Records for the task ▸
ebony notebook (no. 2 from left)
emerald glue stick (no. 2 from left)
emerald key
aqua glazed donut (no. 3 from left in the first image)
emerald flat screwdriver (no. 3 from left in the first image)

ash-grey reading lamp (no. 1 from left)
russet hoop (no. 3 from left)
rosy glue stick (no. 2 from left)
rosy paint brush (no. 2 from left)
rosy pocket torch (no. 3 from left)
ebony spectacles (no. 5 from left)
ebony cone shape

Exercise goal ▸
Every line of the data above should be output exactly as written.

Exercise answer ▸
ebony notebook (no. 2 from left)
emerald glue stick (no. 2 from left)
emerald key
aqua glazed donut (no. 3 from left in the first image)
emerald flat screwdriver (no. 3 from left in the first image)

ash-grey reading lamp (no. 1 from left)
russet hoop (no. 3 from left)
rosy glue stick (no. 2 from left)
rosy paint brush (no. 2 from left)
rosy pocket torch (no. 3 from left)
ebony spectacles (no. 5 from left)
ebony cone shape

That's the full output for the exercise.